Your objective: Restate word for word the lines in the listing below, starting at the line containing "The RosyCoffeeMug at" and ending at the line containing "The TealAwardCup at (681", both included; leave out the rest.

────────────────────

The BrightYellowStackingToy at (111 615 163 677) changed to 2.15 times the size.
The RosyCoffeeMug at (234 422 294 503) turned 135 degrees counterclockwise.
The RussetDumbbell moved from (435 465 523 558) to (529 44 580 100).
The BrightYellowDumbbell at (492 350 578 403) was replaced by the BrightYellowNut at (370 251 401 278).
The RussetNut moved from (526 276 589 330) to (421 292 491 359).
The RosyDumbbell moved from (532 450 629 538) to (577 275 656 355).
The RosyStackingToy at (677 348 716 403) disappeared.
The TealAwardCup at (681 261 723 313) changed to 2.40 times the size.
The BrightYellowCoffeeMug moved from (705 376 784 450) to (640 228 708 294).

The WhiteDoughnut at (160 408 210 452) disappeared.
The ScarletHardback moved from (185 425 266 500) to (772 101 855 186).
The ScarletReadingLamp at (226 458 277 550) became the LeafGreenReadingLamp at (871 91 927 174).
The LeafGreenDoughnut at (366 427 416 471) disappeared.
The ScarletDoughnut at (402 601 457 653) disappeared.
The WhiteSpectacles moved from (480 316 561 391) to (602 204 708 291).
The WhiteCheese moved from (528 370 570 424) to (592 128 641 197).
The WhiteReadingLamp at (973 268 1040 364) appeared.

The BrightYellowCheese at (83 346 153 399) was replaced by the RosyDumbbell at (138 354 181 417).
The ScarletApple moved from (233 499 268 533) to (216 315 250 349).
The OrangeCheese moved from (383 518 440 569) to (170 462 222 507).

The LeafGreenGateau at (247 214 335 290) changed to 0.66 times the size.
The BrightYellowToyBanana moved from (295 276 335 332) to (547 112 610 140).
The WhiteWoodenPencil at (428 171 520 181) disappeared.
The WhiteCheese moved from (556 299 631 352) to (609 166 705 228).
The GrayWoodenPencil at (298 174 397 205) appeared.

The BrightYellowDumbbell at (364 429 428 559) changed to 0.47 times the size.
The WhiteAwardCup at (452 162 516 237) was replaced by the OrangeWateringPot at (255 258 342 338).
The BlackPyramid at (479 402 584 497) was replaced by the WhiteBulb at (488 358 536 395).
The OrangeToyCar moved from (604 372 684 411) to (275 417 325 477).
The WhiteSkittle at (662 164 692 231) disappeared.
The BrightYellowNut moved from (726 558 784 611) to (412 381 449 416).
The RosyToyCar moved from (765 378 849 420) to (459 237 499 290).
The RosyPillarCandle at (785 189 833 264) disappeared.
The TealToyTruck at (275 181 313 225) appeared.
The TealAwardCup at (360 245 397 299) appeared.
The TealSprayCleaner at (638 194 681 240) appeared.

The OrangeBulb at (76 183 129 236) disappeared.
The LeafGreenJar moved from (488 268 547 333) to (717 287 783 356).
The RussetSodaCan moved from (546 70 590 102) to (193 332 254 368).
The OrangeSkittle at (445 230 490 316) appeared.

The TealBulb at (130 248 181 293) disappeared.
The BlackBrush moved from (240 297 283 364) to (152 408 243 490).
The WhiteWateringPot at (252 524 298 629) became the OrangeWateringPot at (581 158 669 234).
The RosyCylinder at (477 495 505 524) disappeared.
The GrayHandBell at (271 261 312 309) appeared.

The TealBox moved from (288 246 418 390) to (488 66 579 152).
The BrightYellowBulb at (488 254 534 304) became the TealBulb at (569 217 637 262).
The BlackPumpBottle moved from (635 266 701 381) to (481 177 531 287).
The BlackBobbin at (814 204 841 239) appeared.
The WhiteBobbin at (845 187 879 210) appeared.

────────────────────

Solved problem:
The RosyCoffeeMug at (234 422 294 503) turned 135 degrees counterclockwise.
The RussetDumbbell moved from (435 465 523 558) to (529 44 580 100).
The BrightYellowDumbbell at (492 350 578 403) was replaced by the BrightYellowNut at (370 251 401 278).
The RussetNut moved from (526 276 589 330) to (421 292 491 359).
The RosyDumbbell moved from (532 450 629 538) to (577 275 656 355).
The RosyStackingToy at (677 348 716 403) disappeared.
The TealAwardCup at (681 261 723 313) changed to 2.40 times the size.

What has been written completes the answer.